>>>

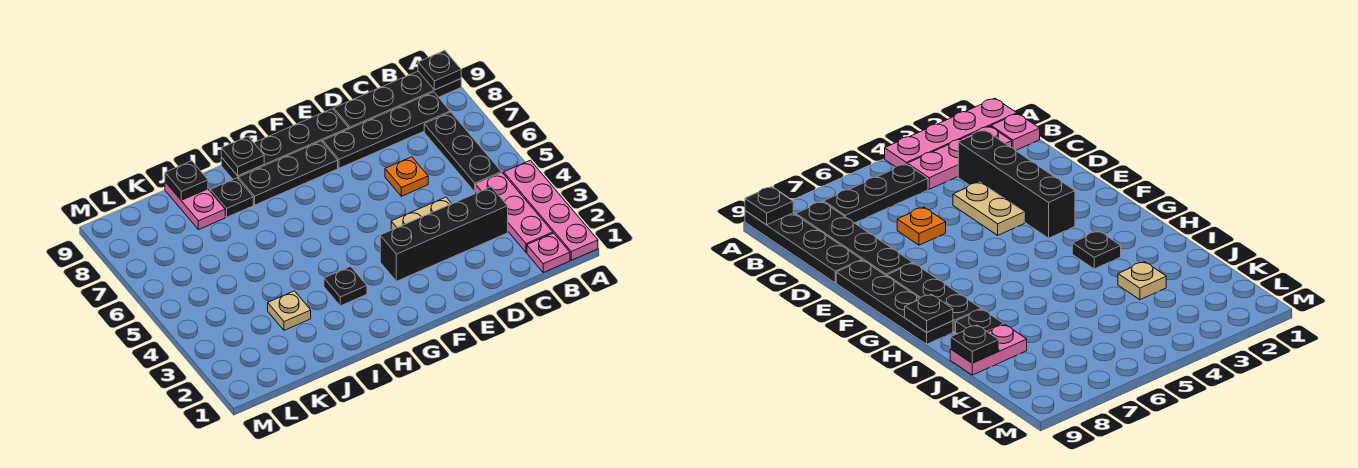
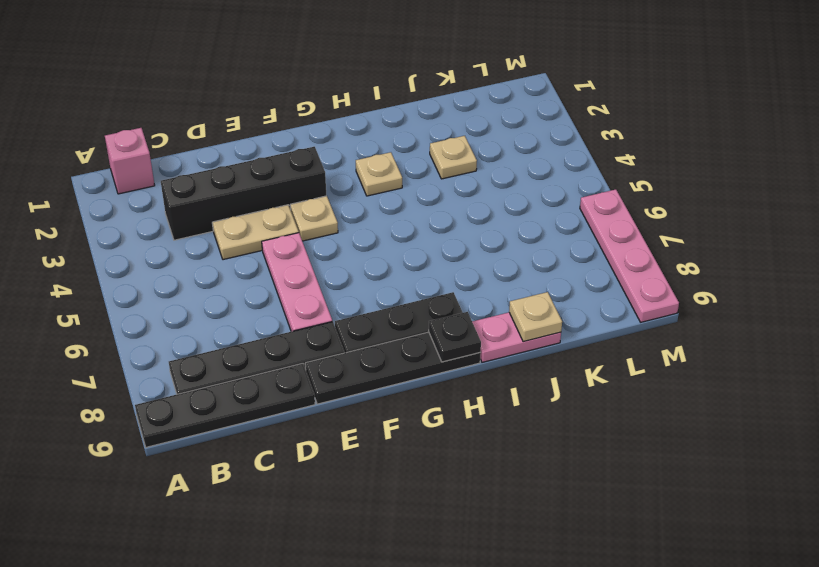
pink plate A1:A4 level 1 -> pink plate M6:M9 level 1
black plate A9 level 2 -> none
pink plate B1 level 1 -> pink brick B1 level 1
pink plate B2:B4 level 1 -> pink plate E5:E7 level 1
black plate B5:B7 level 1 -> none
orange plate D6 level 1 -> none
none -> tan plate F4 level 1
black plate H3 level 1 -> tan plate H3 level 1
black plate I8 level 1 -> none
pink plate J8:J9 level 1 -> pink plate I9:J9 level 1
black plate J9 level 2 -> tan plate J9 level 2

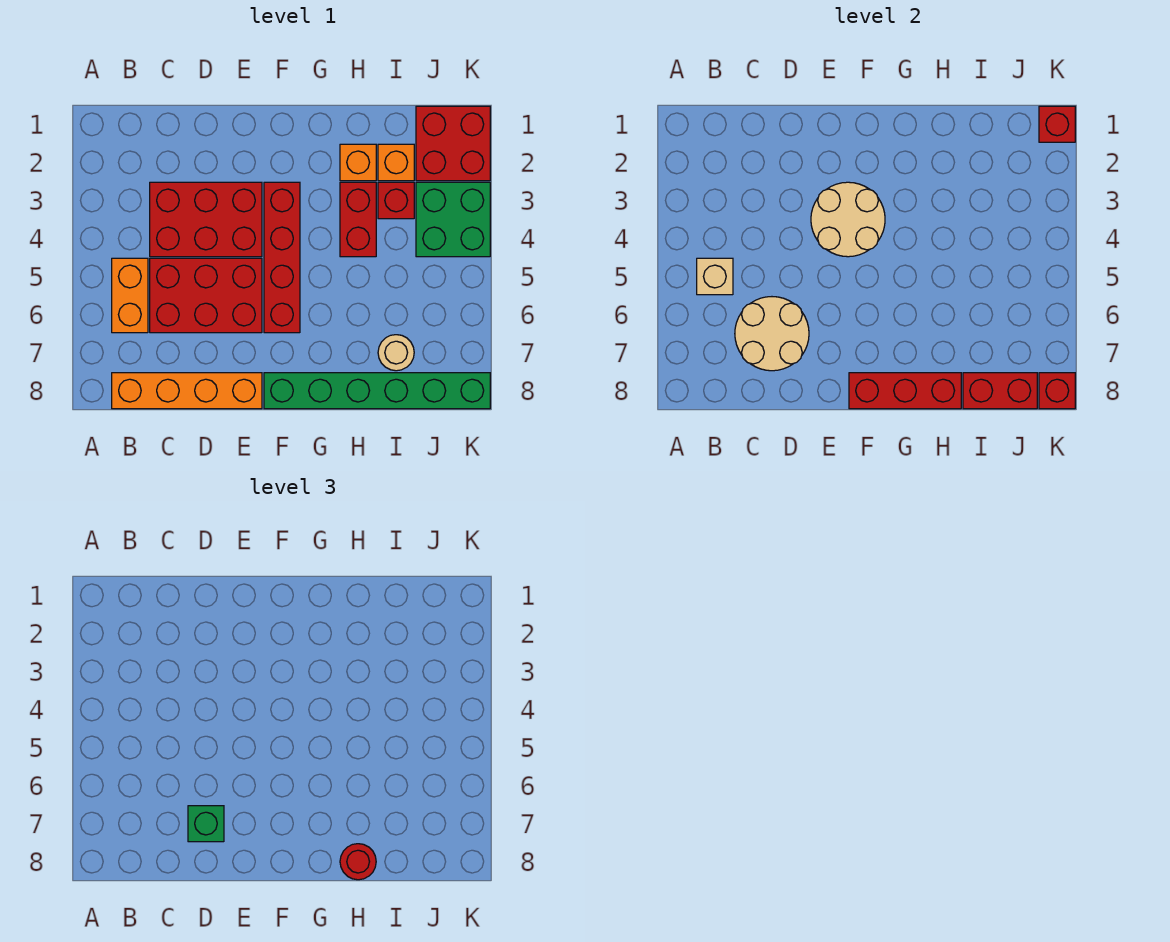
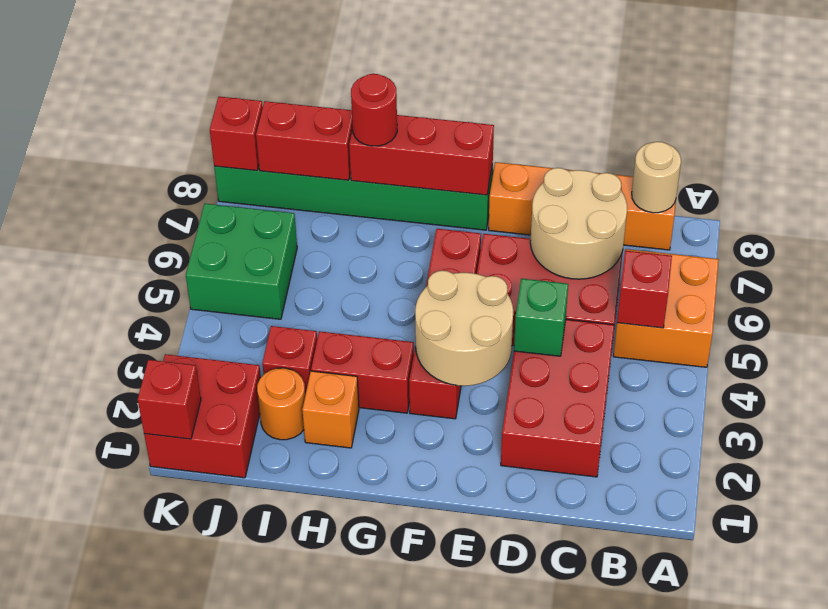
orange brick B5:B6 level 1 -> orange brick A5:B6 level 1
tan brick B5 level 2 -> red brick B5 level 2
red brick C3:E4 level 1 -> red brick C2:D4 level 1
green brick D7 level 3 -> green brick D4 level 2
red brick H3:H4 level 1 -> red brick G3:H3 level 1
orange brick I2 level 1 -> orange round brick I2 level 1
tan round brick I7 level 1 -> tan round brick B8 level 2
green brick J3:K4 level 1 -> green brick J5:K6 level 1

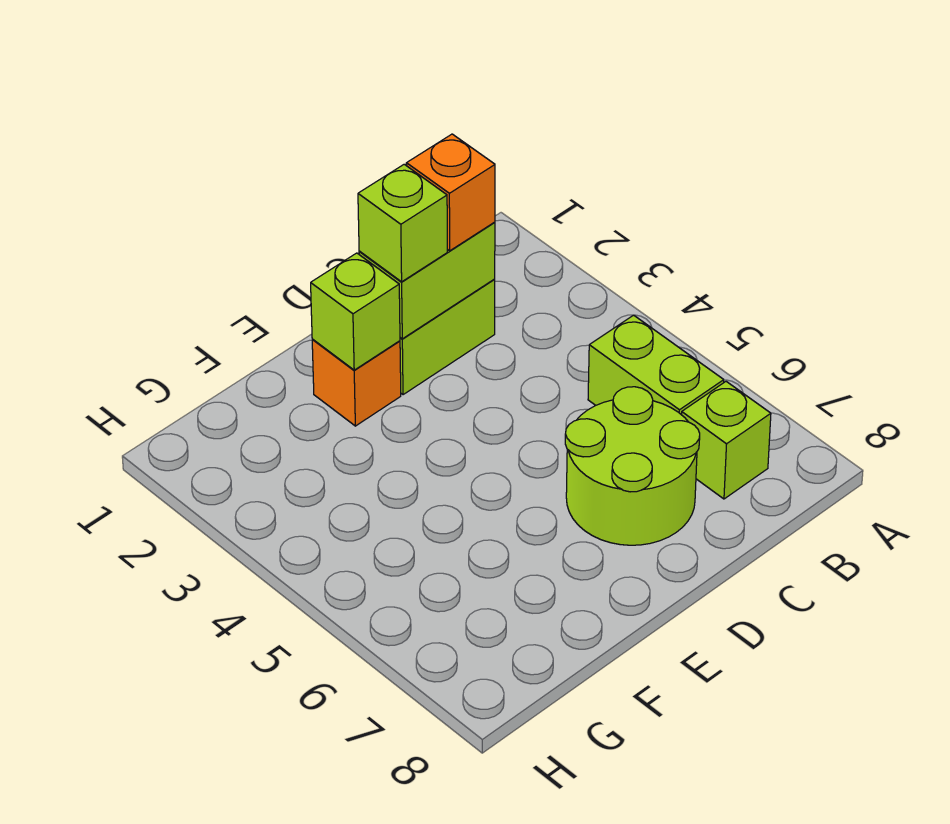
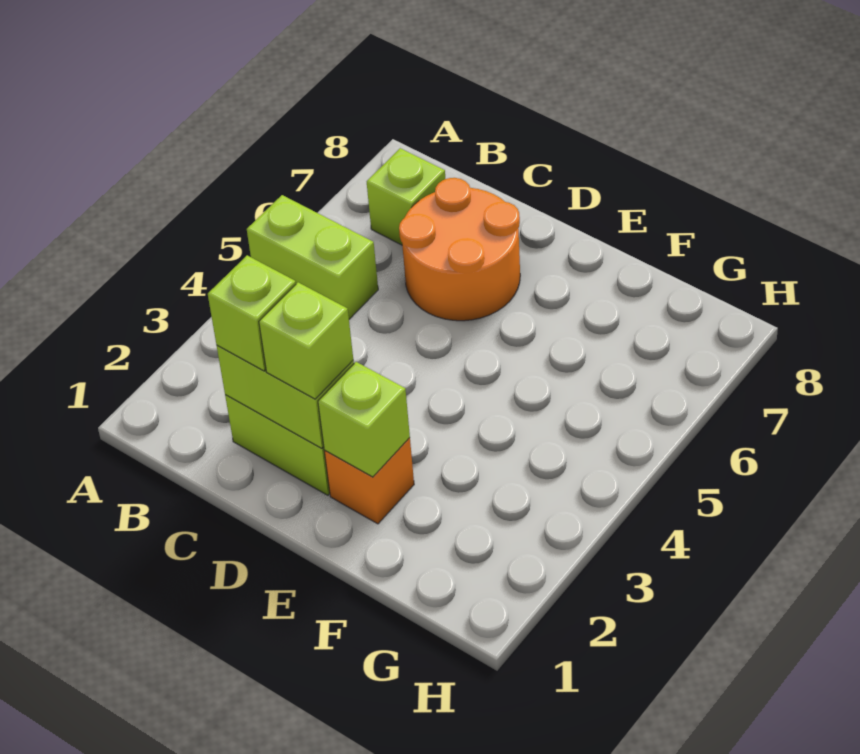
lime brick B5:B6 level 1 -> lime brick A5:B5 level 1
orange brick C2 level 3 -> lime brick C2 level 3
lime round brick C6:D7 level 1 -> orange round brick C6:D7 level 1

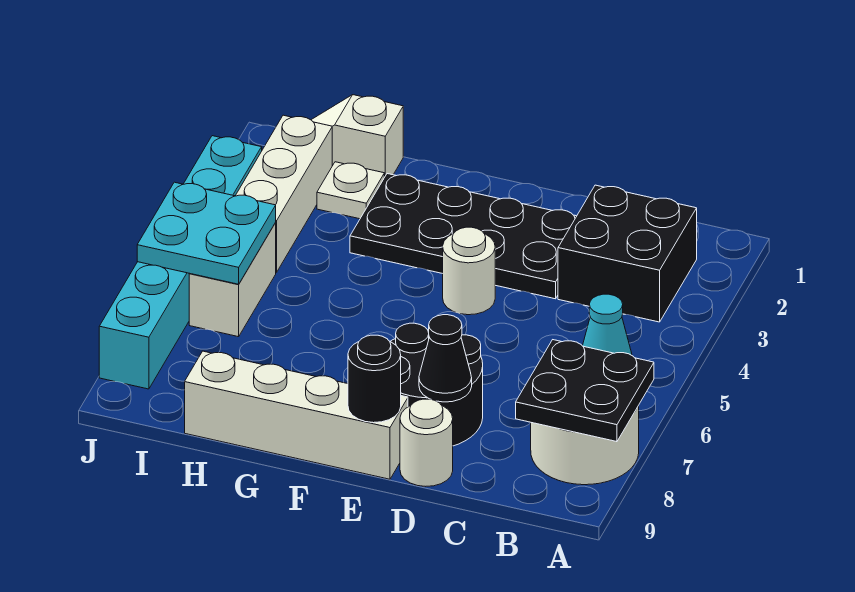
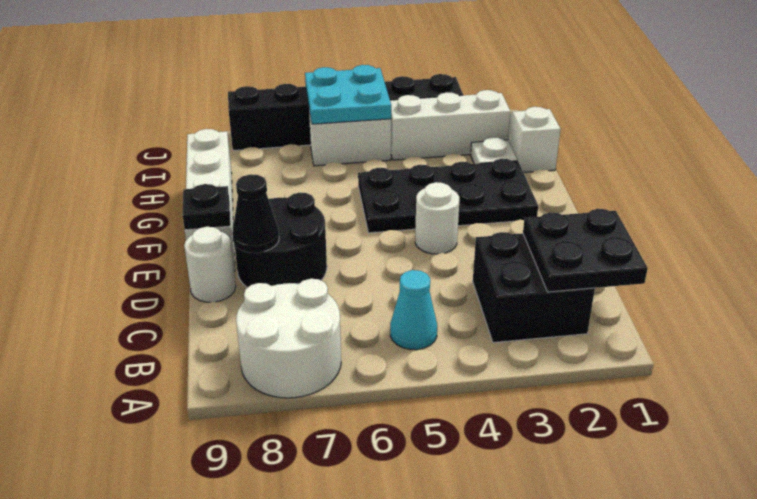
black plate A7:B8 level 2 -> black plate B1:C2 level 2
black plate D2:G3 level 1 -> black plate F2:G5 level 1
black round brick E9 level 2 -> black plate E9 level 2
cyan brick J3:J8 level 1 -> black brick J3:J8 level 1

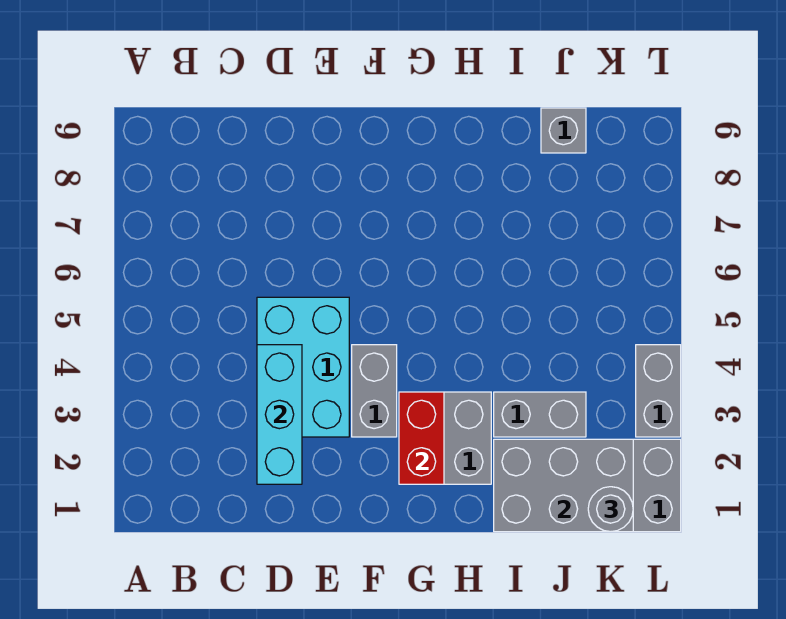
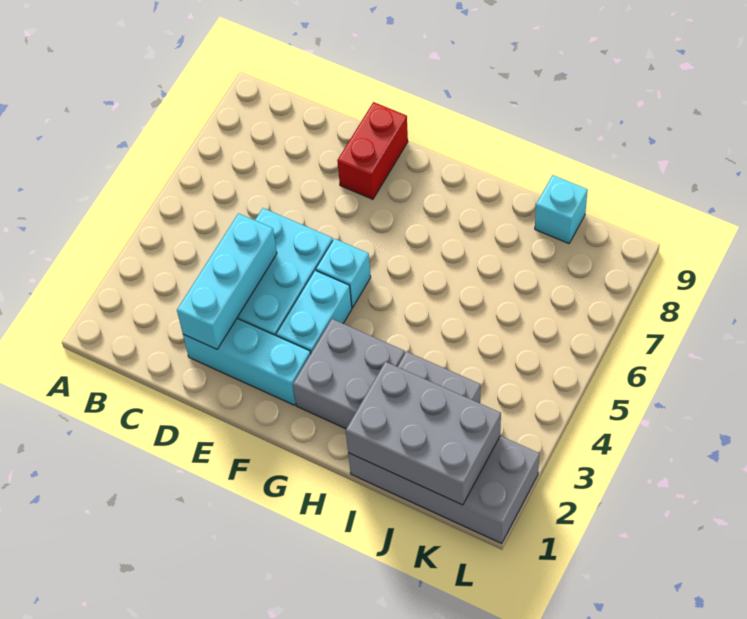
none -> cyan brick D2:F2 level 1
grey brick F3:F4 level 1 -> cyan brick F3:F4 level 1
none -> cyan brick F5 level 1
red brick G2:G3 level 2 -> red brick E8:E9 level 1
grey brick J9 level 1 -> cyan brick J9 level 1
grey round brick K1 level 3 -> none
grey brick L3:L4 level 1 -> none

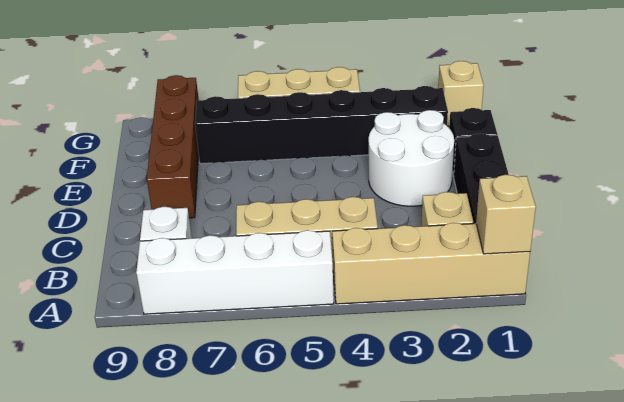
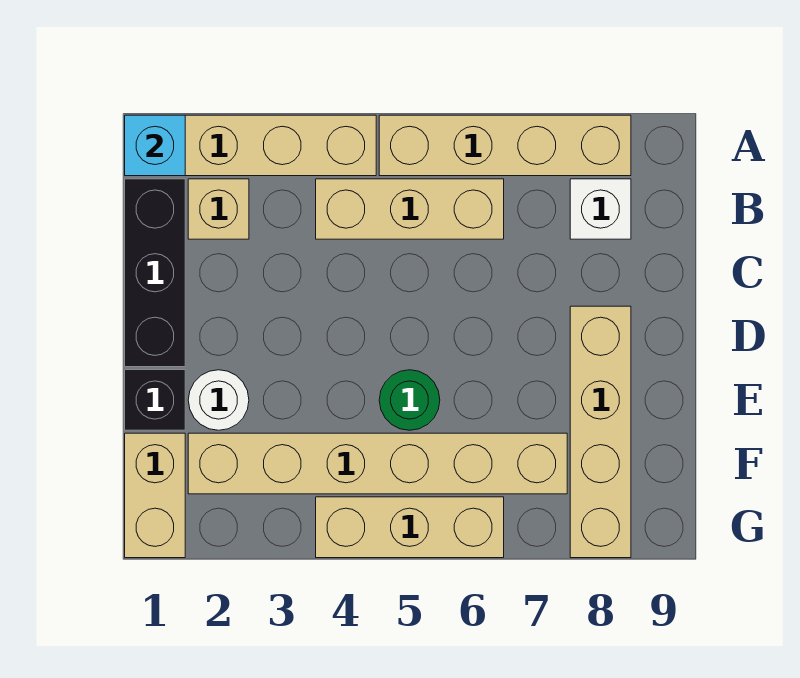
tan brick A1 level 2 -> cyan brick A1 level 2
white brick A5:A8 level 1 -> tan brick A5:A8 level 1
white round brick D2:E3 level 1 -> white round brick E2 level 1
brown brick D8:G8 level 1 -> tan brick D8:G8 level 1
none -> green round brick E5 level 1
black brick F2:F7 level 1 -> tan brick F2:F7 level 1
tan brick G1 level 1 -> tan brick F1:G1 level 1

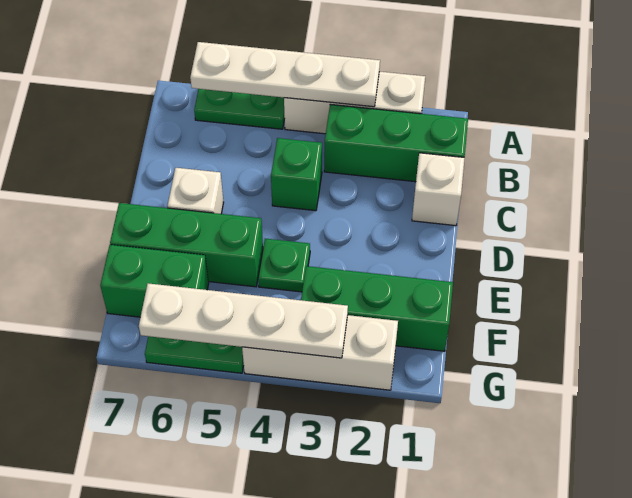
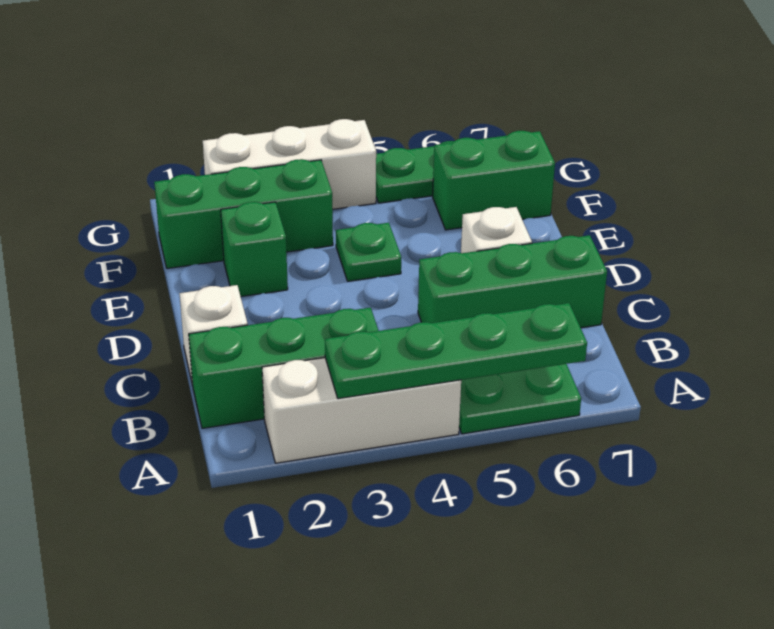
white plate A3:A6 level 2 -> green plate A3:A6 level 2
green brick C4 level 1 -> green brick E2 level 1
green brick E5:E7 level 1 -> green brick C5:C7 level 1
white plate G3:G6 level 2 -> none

<<<

**PROBLEM REQUIREMENTS**
Print the material above once more, exactly, minus the pictures.

**OUTPUT FOR THIS TASK**
pink plate A1:A4 level 1 -> pink plate M6:M9 level 1
black plate A9 level 2 -> none
pink plate B1 level 1 -> pink brick B1 level 1
pink plate B2:B4 level 1 -> pink plate E5:E7 level 1
black plate B5:B7 level 1 -> none
orange plate D6 level 1 -> none
none -> tan plate F4 level 1
black plate H3 level 1 -> tan plate H3 level 1
black plate I8 level 1 -> none
pink plate J8:J9 level 1 -> pink plate I9:J9 level 1
black plate J9 level 2 -> tan plate J9 level 2

orange brick B5:B6 level 1 -> orange brick A5:B6 level 1
tan brick B5 level 2 -> red brick B5 level 2
red brick C3:E4 level 1 -> red brick C2:D4 level 1
green brick D7 level 3 -> green brick D4 level 2
red brick H3:H4 level 1 -> red brick G3:H3 level 1
orange brick I2 level 1 -> orange round brick I2 level 1
tan round brick I7 level 1 -> tan round brick B8 level 2
green brick J3:K4 level 1 -> green brick J5:K6 level 1

lime brick B5:B6 level 1 -> lime brick A5:B5 level 1
orange brick C2 level 3 -> lime brick C2 level 3
lime round brick C6:D7 level 1 -> orange round brick C6:D7 level 1

black plate A7:B8 level 2 -> black plate B1:C2 level 2
black plate D2:G3 level 1 -> black plate F2:G5 level 1
black round brick E9 level 2 -> black plate E9 level 2
cyan brick J3:J8 level 1 -> black brick J3:J8 level 1

none -> cyan brick D2:F2 level 1
grey brick F3:F4 level 1 -> cyan brick F3:F4 level 1
none -> cyan brick F5 level 1
red brick G2:G3 level 2 -> red brick E8:E9 level 1
grey brick J9 level 1 -> cyan brick J9 level 1
grey round brick K1 level 3 -> none
grey brick L3:L4 level 1 -> none

tan brick A1 level 2 -> cyan brick A1 level 2
white brick A5:A8 level 1 -> tan brick A5:A8 level 1
white round brick D2:E3 level 1 -> white round brick E2 level 1
brown brick D8:G8 level 1 -> tan brick D8:G8 level 1
none -> green round brick E5 level 1
black brick F2:F7 level 1 -> tan brick F2:F7 level 1
tan brick G1 level 1 -> tan brick F1:G1 level 1

white plate A3:A6 level 2 -> green plate A3:A6 level 2
green brick C4 level 1 -> green brick E2 level 1
green brick E5:E7 level 1 -> green brick C5:C7 level 1
white plate G3:G6 level 2 -> none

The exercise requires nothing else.